## What you have to do
The answer should be each line from the entries below that has the word "DIGITS" in it.

## Stored data
*-*-*
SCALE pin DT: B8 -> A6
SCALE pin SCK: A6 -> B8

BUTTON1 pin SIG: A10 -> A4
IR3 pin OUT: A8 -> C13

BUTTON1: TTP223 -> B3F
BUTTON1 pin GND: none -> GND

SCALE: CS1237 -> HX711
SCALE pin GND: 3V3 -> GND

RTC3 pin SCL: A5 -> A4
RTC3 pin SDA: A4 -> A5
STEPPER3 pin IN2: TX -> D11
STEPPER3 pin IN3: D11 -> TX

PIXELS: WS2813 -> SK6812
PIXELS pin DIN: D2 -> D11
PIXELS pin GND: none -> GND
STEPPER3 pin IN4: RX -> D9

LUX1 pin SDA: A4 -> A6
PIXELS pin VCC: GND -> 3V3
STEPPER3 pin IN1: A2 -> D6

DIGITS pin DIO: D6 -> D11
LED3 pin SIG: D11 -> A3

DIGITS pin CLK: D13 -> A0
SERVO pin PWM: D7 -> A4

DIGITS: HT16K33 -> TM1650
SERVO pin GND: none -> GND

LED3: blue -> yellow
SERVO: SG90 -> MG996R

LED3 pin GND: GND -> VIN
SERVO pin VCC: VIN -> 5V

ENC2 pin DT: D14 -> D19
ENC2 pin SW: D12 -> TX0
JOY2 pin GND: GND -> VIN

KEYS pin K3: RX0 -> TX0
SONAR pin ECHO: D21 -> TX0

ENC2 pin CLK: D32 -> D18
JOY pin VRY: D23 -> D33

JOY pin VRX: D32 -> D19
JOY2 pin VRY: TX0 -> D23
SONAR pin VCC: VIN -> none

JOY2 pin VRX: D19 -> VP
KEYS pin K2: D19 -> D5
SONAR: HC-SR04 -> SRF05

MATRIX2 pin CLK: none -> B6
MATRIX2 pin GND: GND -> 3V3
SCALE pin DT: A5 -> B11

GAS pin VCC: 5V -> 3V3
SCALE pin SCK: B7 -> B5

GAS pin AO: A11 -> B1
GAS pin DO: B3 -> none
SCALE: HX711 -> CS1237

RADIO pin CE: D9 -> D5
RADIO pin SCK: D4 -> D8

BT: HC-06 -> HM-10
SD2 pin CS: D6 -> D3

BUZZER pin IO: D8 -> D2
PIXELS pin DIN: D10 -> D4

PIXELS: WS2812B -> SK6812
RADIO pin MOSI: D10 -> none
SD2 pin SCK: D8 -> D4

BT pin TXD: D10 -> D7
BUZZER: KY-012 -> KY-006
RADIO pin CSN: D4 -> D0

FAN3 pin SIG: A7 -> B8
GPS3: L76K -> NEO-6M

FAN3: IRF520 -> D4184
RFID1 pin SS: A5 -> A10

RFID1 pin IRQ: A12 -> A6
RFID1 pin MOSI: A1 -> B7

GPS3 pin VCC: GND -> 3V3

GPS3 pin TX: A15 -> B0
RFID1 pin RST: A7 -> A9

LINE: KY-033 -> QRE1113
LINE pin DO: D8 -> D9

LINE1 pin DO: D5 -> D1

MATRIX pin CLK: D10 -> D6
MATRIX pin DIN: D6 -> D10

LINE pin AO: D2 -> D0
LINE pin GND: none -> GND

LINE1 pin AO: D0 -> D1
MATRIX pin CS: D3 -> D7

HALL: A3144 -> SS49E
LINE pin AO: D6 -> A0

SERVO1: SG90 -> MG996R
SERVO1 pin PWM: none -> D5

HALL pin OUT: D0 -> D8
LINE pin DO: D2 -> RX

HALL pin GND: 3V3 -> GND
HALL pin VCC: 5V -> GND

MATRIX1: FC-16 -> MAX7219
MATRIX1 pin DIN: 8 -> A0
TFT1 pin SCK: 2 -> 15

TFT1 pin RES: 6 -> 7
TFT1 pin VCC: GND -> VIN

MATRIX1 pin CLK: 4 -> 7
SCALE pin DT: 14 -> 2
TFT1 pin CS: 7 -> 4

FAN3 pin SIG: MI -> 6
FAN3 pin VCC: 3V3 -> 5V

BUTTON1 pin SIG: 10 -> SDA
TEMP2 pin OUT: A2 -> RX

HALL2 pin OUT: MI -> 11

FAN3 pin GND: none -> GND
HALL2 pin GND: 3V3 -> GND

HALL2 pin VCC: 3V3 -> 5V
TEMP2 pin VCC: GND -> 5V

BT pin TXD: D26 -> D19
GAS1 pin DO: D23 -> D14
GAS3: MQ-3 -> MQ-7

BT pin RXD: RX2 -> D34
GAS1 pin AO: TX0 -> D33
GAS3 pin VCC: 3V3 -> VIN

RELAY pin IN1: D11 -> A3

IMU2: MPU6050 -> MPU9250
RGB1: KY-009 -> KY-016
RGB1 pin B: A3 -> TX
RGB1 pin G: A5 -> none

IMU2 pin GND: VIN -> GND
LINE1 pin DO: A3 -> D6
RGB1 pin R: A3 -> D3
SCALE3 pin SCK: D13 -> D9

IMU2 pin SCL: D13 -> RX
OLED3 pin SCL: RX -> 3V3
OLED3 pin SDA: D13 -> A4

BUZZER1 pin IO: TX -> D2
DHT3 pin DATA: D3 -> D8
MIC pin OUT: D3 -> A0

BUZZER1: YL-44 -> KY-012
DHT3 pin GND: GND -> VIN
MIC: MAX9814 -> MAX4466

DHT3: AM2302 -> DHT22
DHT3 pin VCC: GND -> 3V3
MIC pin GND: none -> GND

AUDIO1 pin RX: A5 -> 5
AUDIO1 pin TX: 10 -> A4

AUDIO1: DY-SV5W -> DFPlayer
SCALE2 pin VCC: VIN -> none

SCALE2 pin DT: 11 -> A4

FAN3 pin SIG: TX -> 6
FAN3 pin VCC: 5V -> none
*-*-*
## Response to this task
DIGITS pin DIO: D6 -> D11
DIGITS pin CLK: D13 -> A0
DIGITS: HT16K33 -> TM1650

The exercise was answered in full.